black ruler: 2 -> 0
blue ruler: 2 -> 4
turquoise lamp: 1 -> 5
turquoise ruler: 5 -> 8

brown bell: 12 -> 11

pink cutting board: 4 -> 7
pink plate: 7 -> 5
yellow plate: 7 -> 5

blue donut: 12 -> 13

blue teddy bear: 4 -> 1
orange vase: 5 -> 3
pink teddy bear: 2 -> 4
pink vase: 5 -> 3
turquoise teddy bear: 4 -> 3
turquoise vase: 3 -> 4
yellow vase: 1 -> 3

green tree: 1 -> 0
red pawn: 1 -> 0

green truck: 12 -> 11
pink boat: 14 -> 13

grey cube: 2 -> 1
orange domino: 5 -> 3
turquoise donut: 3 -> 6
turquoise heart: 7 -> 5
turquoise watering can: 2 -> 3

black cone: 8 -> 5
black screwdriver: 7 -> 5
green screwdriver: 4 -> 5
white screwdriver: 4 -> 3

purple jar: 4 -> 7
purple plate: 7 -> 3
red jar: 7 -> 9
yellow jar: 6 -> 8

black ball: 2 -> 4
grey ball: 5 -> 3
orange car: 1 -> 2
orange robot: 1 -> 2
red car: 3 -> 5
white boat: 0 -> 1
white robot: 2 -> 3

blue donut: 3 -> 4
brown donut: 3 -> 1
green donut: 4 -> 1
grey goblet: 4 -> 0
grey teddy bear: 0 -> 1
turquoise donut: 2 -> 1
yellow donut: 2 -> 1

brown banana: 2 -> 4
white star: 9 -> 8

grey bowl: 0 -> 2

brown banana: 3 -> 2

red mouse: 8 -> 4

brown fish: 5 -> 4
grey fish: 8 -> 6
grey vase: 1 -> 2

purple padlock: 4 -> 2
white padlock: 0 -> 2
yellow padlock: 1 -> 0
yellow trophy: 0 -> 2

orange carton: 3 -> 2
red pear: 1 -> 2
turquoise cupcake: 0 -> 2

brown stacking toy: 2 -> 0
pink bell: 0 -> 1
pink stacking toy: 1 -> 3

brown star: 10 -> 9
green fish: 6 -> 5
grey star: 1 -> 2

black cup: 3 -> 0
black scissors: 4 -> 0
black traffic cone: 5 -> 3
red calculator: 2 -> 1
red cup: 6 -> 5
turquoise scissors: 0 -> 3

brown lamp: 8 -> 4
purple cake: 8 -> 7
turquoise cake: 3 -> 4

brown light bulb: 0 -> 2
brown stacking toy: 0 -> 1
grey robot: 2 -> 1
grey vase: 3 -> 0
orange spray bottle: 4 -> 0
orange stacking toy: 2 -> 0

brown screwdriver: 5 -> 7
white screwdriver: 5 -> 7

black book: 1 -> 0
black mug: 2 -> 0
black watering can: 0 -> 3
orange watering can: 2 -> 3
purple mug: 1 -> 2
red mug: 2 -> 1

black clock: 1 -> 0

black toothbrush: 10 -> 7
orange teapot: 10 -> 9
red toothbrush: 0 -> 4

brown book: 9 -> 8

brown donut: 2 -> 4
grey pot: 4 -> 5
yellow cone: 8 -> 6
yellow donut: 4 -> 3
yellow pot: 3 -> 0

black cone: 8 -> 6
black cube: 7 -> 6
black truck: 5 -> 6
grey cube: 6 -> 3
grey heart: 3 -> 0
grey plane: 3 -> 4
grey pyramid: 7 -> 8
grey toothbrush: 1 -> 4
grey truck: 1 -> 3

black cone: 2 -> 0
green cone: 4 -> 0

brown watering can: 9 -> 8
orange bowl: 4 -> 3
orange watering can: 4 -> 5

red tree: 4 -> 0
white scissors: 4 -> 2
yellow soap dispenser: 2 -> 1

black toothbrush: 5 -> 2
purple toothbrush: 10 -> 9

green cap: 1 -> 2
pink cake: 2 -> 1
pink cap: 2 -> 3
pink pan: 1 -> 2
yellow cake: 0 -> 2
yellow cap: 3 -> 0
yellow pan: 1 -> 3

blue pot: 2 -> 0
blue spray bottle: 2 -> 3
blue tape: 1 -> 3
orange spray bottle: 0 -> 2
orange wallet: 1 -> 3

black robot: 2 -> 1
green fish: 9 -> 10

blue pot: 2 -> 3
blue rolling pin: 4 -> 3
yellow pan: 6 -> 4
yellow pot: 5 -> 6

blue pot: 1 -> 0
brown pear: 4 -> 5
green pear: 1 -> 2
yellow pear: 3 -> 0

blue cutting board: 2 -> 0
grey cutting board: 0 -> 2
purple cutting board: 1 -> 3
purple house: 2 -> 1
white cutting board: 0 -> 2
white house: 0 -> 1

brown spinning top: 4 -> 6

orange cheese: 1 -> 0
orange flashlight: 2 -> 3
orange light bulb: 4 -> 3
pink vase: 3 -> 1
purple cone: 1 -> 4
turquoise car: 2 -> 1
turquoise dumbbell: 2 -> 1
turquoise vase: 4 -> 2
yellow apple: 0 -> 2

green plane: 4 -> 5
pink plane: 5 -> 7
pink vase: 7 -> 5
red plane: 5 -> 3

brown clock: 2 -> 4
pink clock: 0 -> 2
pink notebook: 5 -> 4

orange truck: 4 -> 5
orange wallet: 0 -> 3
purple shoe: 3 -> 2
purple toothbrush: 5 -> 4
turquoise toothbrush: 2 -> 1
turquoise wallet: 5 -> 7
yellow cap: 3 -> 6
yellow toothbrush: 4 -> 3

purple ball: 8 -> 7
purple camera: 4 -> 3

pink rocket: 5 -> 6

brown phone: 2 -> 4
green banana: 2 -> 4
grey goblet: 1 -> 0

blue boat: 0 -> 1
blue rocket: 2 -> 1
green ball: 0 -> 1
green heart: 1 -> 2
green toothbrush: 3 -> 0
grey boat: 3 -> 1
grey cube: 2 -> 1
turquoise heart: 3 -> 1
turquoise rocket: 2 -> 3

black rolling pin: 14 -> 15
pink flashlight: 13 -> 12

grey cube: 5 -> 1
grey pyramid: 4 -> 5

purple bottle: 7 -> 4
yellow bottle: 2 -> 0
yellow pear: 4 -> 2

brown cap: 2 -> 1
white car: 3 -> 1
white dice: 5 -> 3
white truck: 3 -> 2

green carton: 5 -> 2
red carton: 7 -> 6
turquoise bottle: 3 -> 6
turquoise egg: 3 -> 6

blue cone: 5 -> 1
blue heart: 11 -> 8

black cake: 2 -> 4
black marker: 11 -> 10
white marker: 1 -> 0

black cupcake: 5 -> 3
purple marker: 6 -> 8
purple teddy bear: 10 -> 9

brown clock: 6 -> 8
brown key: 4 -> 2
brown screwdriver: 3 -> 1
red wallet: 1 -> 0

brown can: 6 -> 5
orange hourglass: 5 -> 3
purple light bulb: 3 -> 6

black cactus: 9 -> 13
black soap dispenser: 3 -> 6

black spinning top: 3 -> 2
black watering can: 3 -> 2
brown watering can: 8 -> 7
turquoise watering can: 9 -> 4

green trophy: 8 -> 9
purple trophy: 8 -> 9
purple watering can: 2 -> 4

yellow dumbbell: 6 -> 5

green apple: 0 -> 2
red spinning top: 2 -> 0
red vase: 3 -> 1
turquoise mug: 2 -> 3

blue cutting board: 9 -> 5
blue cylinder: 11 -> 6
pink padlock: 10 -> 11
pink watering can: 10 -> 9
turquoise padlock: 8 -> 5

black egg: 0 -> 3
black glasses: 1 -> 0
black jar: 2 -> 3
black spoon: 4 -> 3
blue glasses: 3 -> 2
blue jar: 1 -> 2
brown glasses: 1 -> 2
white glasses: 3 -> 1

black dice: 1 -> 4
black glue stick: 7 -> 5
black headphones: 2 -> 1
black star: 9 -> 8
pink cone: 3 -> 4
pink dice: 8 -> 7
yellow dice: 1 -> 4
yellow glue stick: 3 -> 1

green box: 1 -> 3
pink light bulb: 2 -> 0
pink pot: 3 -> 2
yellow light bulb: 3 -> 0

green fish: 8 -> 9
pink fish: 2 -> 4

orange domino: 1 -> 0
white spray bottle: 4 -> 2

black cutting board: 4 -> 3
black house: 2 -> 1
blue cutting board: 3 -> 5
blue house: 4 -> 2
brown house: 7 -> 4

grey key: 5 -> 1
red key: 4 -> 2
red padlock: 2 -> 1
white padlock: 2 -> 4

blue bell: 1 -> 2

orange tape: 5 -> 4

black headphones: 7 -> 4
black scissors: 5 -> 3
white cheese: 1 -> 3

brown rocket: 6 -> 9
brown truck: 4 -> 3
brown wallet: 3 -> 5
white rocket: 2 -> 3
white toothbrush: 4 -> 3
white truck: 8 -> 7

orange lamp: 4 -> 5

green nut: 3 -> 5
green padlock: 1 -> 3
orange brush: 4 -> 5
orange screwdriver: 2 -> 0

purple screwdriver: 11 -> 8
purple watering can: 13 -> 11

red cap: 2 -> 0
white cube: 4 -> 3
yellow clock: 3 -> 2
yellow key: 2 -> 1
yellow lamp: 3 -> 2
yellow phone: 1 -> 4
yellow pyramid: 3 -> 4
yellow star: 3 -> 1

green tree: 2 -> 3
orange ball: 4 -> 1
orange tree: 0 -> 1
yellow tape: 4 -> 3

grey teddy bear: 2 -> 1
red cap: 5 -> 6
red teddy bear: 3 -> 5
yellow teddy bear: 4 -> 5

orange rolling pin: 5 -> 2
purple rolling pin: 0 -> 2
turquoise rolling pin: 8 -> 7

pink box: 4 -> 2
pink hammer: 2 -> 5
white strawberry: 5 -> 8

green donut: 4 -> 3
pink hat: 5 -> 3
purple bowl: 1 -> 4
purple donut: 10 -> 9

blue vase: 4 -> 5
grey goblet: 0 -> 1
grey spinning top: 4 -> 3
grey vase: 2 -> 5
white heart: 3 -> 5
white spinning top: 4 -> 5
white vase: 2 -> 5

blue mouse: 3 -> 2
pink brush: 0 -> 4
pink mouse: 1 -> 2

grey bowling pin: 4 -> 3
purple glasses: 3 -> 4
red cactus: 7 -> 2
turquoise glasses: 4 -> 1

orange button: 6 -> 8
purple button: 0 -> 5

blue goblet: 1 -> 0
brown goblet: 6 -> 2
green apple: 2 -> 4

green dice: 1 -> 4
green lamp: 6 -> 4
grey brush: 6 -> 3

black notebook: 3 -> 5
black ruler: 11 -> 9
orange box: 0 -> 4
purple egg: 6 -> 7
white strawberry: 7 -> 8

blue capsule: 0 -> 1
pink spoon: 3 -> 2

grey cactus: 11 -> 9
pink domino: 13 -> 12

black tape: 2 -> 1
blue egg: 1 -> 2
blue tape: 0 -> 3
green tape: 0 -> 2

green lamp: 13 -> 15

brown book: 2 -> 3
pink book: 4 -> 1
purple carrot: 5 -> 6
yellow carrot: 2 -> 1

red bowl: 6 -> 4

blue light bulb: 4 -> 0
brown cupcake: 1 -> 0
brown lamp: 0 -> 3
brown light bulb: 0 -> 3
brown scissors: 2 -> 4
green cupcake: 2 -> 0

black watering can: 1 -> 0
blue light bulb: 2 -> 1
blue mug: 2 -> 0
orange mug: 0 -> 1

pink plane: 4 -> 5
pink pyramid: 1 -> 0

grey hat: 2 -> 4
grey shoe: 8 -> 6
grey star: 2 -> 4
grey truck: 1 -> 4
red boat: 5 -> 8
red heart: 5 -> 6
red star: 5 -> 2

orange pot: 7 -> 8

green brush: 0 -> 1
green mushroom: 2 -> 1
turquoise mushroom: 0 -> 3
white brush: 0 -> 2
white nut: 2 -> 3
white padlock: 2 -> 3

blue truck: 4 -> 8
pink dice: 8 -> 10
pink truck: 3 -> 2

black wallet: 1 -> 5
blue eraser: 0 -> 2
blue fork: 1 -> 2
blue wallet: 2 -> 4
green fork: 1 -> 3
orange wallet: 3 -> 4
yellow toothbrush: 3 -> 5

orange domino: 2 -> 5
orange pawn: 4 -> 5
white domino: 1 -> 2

■ ACTIVITY ■
Of the entries above, repeat exactly the lines from the line with "black toothbrush: 5 -> 2" through the line with "black cactus: 9 -> 13", both of them included.

■ RESULT FOR THIS TASK ■
black toothbrush: 5 -> 2
purple toothbrush: 10 -> 9

green cap: 1 -> 2
pink cake: 2 -> 1
pink cap: 2 -> 3
pink pan: 1 -> 2
yellow cake: 0 -> 2
yellow cap: 3 -> 0
yellow pan: 1 -> 3

blue pot: 2 -> 0
blue spray bottle: 2 -> 3
blue tape: 1 -> 3
orange spray bottle: 0 -> 2
orange wallet: 1 -> 3

black robot: 2 -> 1
green fish: 9 -> 10

blue pot: 2 -> 3
blue rolling pin: 4 -> 3
yellow pan: 6 -> 4
yellow pot: 5 -> 6

blue pot: 1 -> 0
brown pear: 4 -> 5
green pear: 1 -> 2
yellow pear: 3 -> 0

blue cutting board: 2 -> 0
grey cutting board: 0 -> 2
purple cutting board: 1 -> 3
purple house: 2 -> 1
white cutting board: 0 -> 2
white house: 0 -> 1

brown spinning top: 4 -> 6

orange cheese: 1 -> 0
orange flashlight: 2 -> 3
orange light bulb: 4 -> 3
pink vase: 3 -> 1
purple cone: 1 -> 4
turquoise car: 2 -> 1
turquoise dumbbell: 2 -> 1
turquoise vase: 4 -> 2
yellow apple: 0 -> 2

green plane: 4 -> 5
pink plane: 5 -> 7
pink vase: 7 -> 5
red plane: 5 -> 3

brown clock: 2 -> 4
pink clock: 0 -> 2
pink notebook: 5 -> 4

orange truck: 4 -> 5
orange wallet: 0 -> 3
purple shoe: 3 -> 2
purple toothbrush: 5 -> 4
turquoise toothbrush: 2 -> 1
turquoise wallet: 5 -> 7
yellow cap: 3 -> 6
yellow toothbrush: 4 -> 3

purple ball: 8 -> 7
purple camera: 4 -> 3

pink rocket: 5 -> 6

brown phone: 2 -> 4
green banana: 2 -> 4
grey goblet: 1 -> 0

blue boat: 0 -> 1
blue rocket: 2 -> 1
green ball: 0 -> 1
green heart: 1 -> 2
green toothbrush: 3 -> 0
grey boat: 3 -> 1
grey cube: 2 -> 1
turquoise heart: 3 -> 1
turquoise rocket: 2 -> 3

black rolling pin: 14 -> 15
pink flashlight: 13 -> 12

grey cube: 5 -> 1
grey pyramid: 4 -> 5

purple bottle: 7 -> 4
yellow bottle: 2 -> 0
yellow pear: 4 -> 2

brown cap: 2 -> 1
white car: 3 -> 1
white dice: 5 -> 3
white truck: 3 -> 2

green carton: 5 -> 2
red carton: 7 -> 6
turquoise bottle: 3 -> 6
turquoise egg: 3 -> 6

blue cone: 5 -> 1
blue heart: 11 -> 8

black cake: 2 -> 4
black marker: 11 -> 10
white marker: 1 -> 0

black cupcake: 5 -> 3
purple marker: 6 -> 8
purple teddy bear: 10 -> 9

brown clock: 6 -> 8
brown key: 4 -> 2
brown screwdriver: 3 -> 1
red wallet: 1 -> 0

brown can: 6 -> 5
orange hourglass: 5 -> 3
purple light bulb: 3 -> 6

black cactus: 9 -> 13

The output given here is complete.